*About this task*
Below are the records; copy each line in them that holds the word "road".

[Satellite image grounding data]
_ _ _ _ _
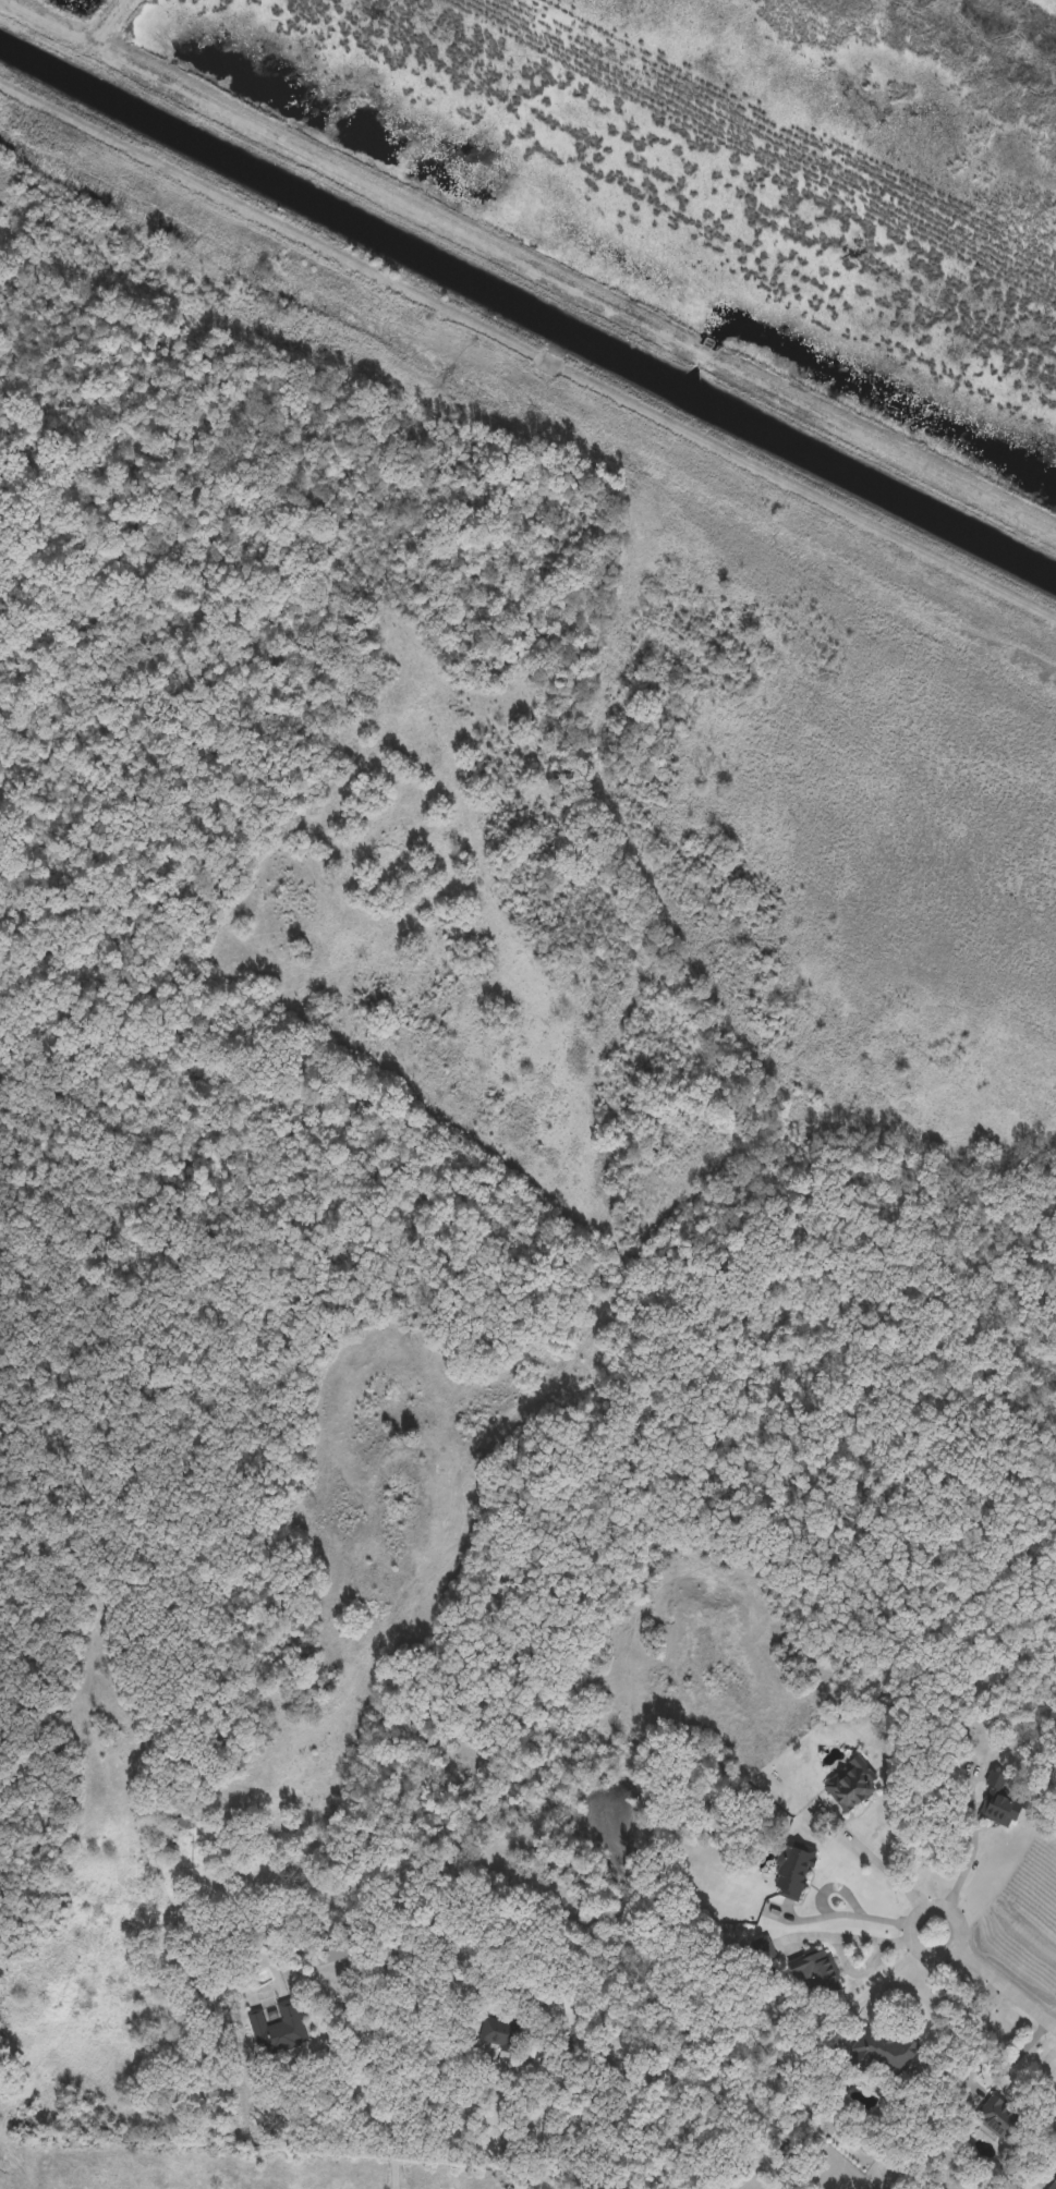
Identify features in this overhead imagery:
building: (852, 1783)
building: (997, 1801)
road: (971, 1848)
road: (884, 1865)
building: (791, 1871)
road: (915, 1913)
road: (856, 1914)
road: (961, 1925)
building: (336, 1946)
building: (769, 1951)
road: (931, 1958)
building: (817, 1971)
building: (540, 1987)
road: (1005, 1990)
building: (572, 2008)
road: (960, 2023)
building: (279, 2027)
building: (501, 2036)
building: (885, 2047)
road: (360, 2069)
building: (1001, 2118)
road: (421, 2127)
road: (527, 2178)
road: (1045, 2178)
building: (1053, 2185)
_ _ _ _ _
*Answer*
road: (971, 1848)
road: (884, 1865)
road: (915, 1913)
road: (856, 1914)
road: (961, 1925)
road: (931, 1958)
road: (1005, 1990)
road: (960, 2023)
road: (360, 2069)
road: (421, 2127)
road: (527, 2178)
road: (1045, 2178)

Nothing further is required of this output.